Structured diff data
════════════════
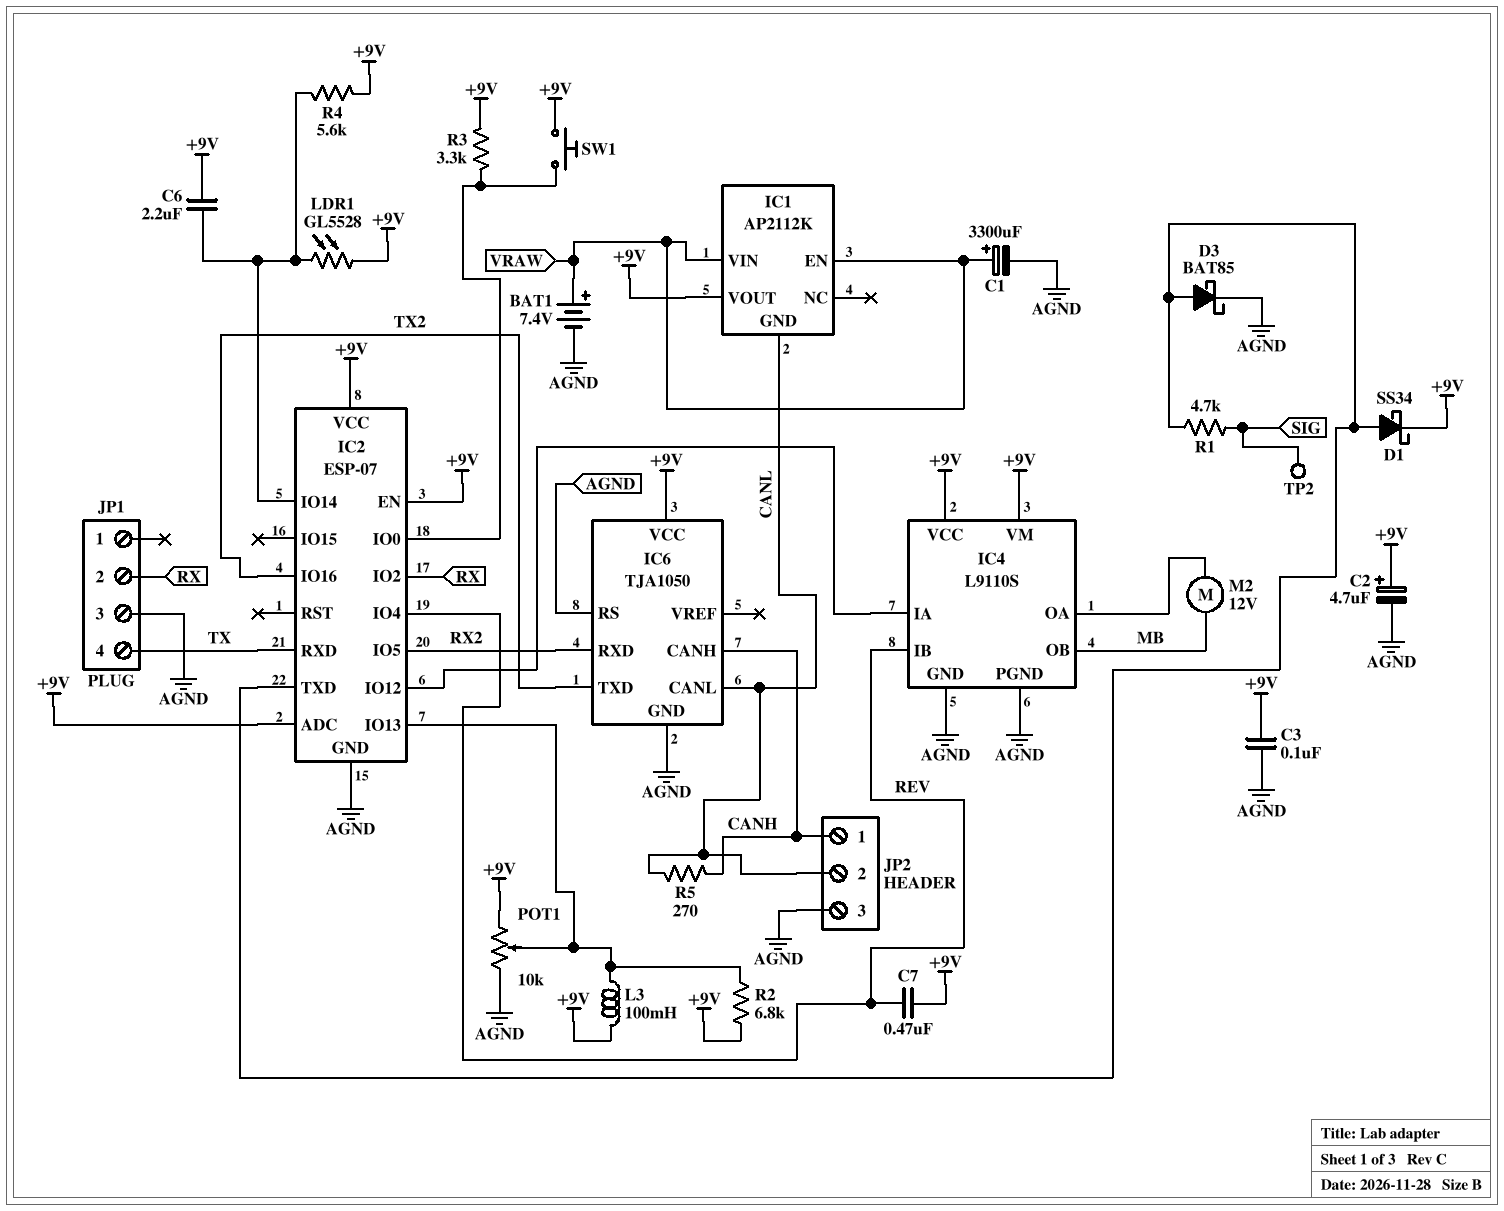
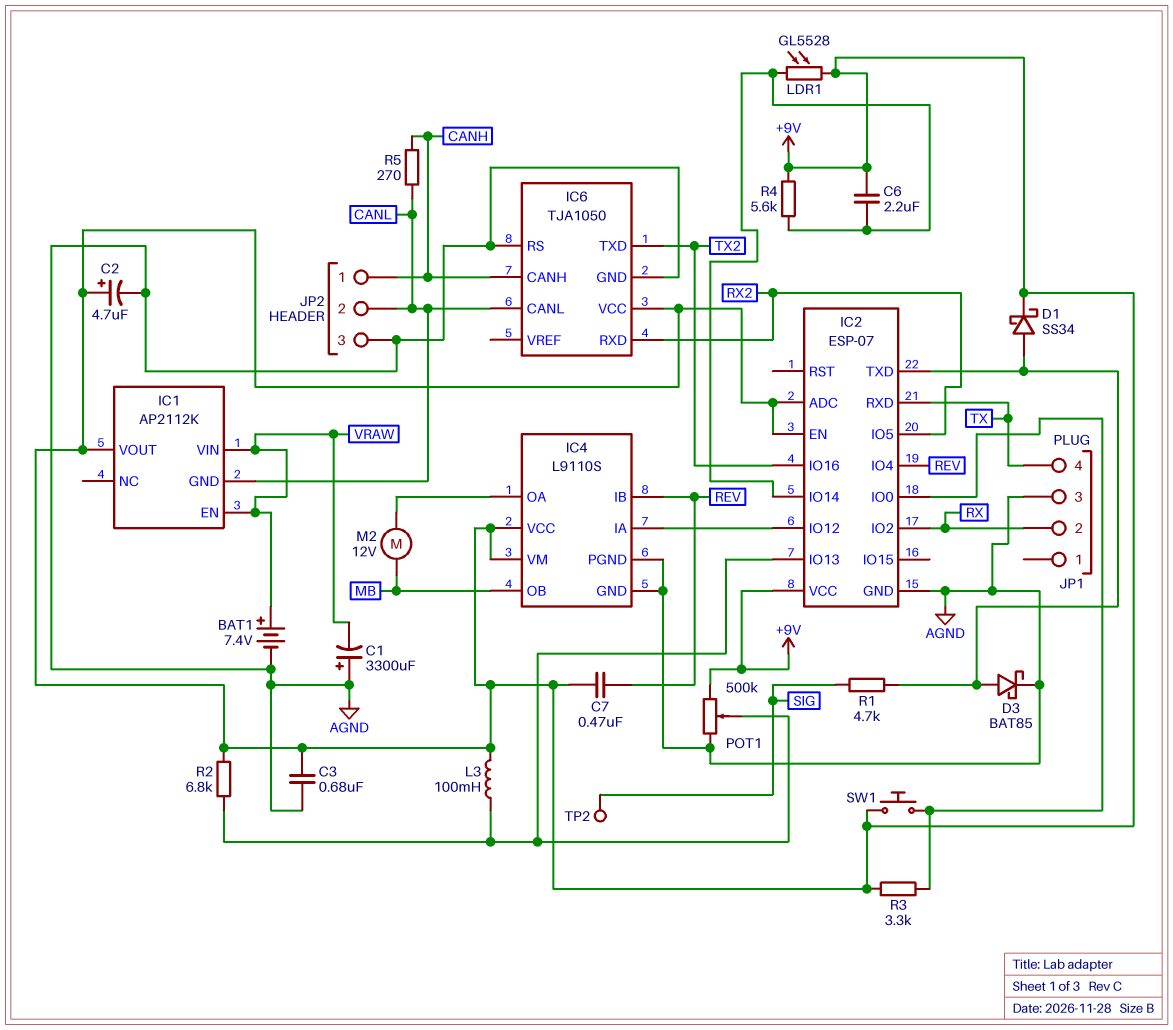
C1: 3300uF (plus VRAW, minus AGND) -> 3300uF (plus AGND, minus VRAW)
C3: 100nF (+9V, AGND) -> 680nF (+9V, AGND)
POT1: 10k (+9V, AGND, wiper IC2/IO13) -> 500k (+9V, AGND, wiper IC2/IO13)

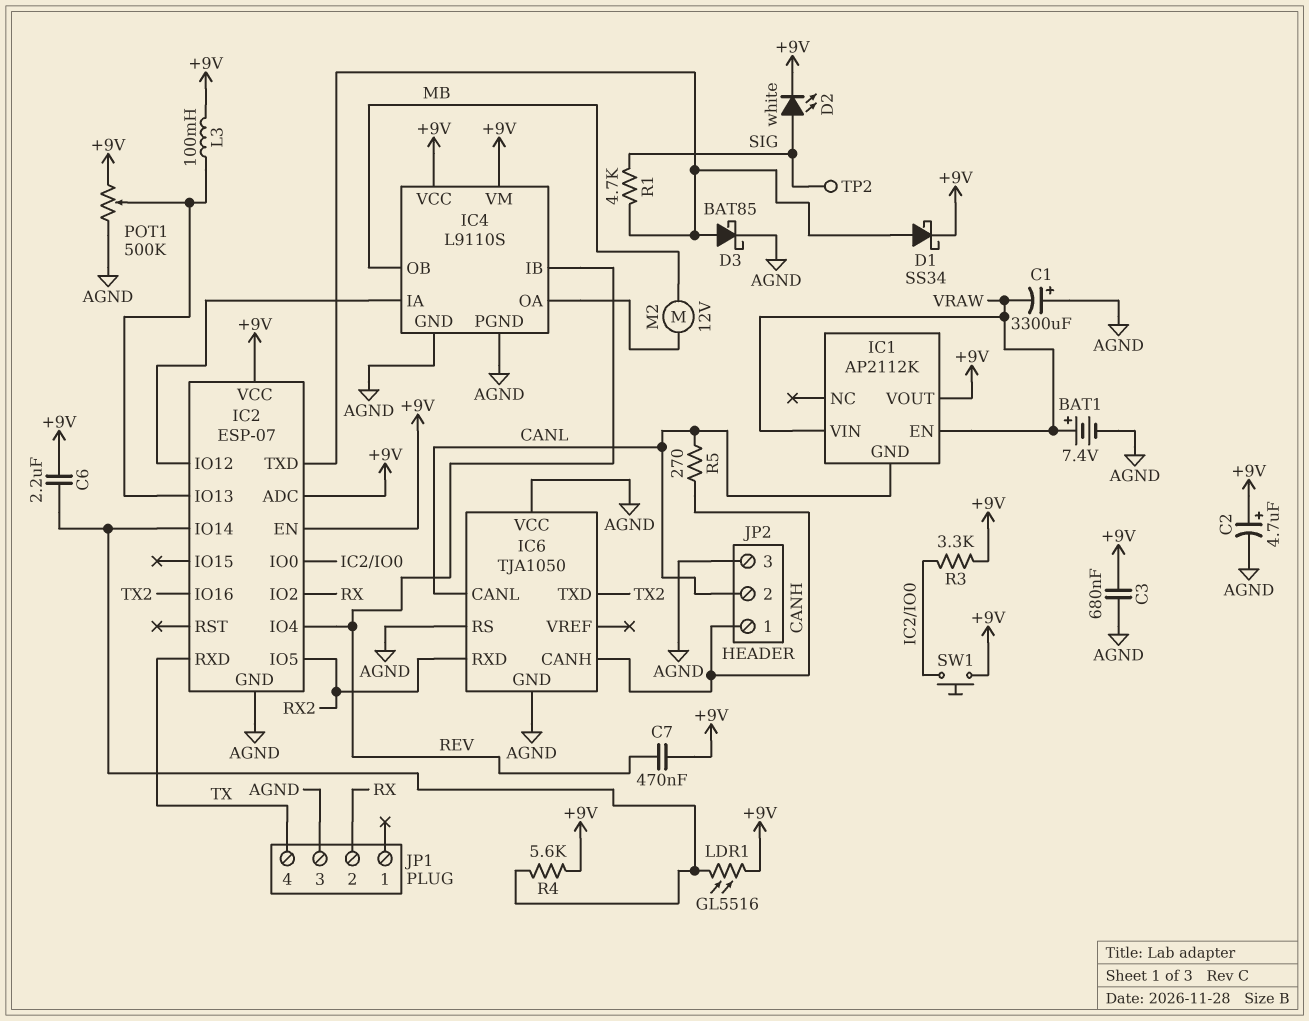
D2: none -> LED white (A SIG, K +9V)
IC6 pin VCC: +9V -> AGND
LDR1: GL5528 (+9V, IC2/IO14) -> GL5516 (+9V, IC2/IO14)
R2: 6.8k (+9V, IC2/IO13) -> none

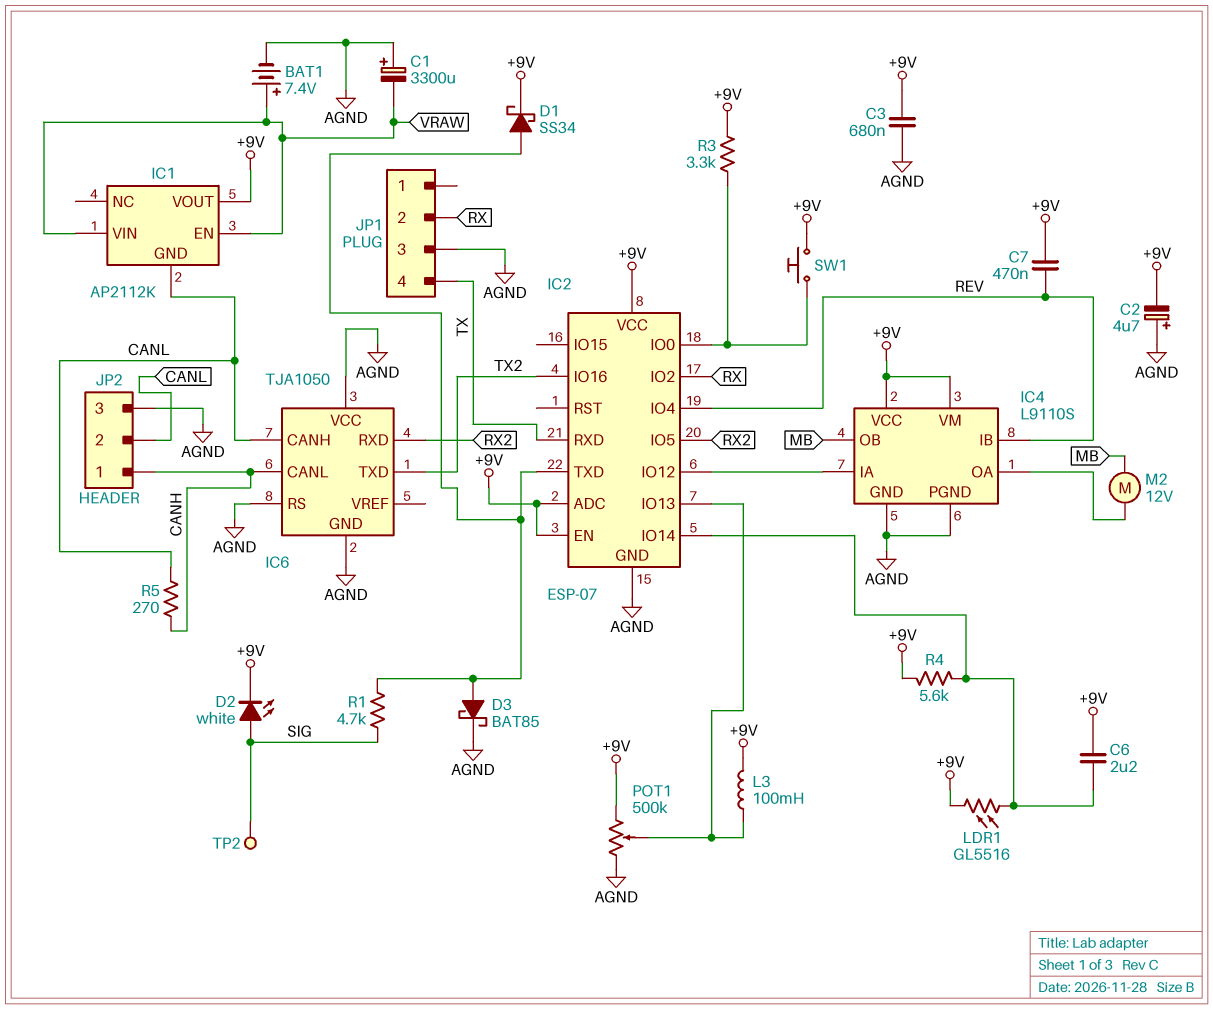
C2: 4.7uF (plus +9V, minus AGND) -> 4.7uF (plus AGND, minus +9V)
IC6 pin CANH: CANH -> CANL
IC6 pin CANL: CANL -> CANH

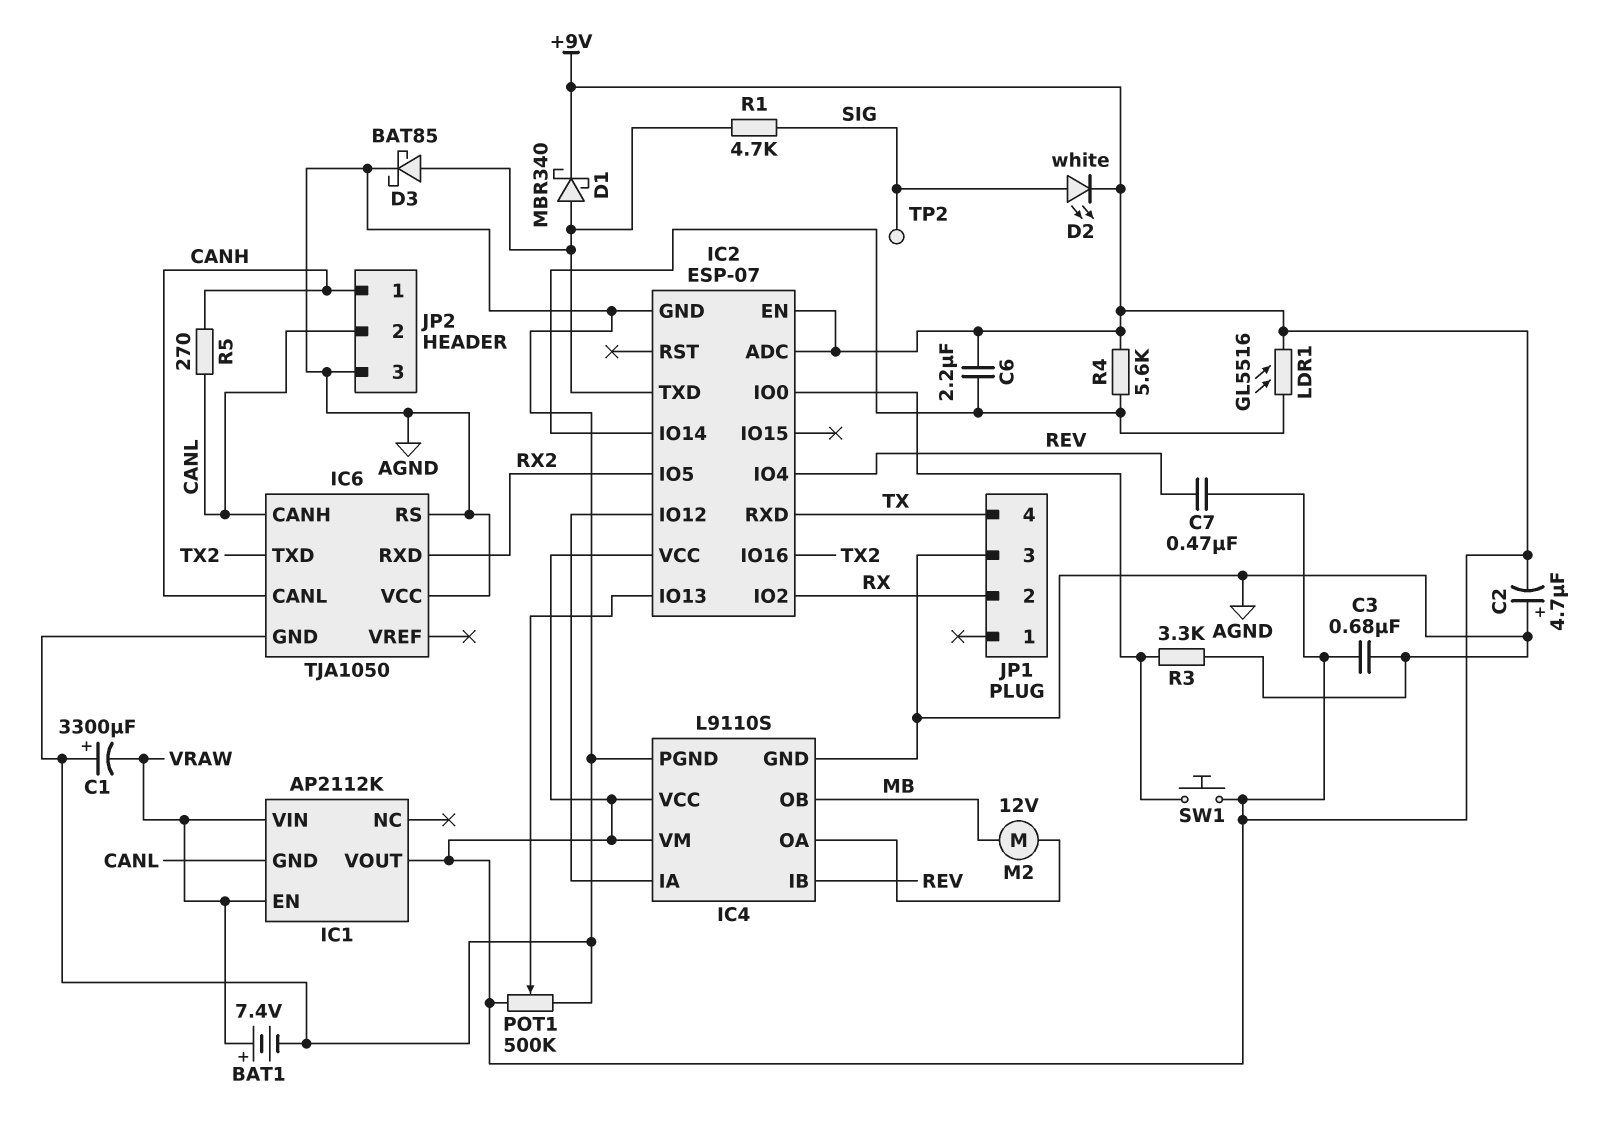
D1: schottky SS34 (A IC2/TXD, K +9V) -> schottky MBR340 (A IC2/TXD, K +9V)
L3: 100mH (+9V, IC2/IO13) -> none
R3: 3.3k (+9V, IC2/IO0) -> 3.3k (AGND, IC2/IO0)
════════════════
**Work task:** Could you please write out the entries exactly as they are, with every picture left out?

**Response area:**
C1: 3300uF (plus VRAW, minus AGND) -> 3300uF (plus AGND, minus VRAW)
C3: 100nF (+9V, AGND) -> 680nF (+9V, AGND)
POT1: 10k (+9V, AGND, wiper IC2/IO13) -> 500k (+9V, AGND, wiper IC2/IO13)

D2: none -> LED white (A SIG, K +9V)
IC6 pin VCC: +9V -> AGND
LDR1: GL5528 (+9V, IC2/IO14) -> GL5516 (+9V, IC2/IO14)
R2: 6.8k (+9V, IC2/IO13) -> none

C2: 4.7uF (plus +9V, minus AGND) -> 4.7uF (plus AGND, minus +9V)
IC6 pin CANH: CANH -> CANL
IC6 pin CANL: CANL -> CANH

D1: schottky SS34 (A IC2/TXD, K +9V) -> schottky MBR340 (A IC2/TXD, K +9V)
L3: 100mH (+9V, IC2/IO13) -> none
R3: 3.3k (+9V, IC2/IO0) -> 3.3k (AGND, IC2/IO0)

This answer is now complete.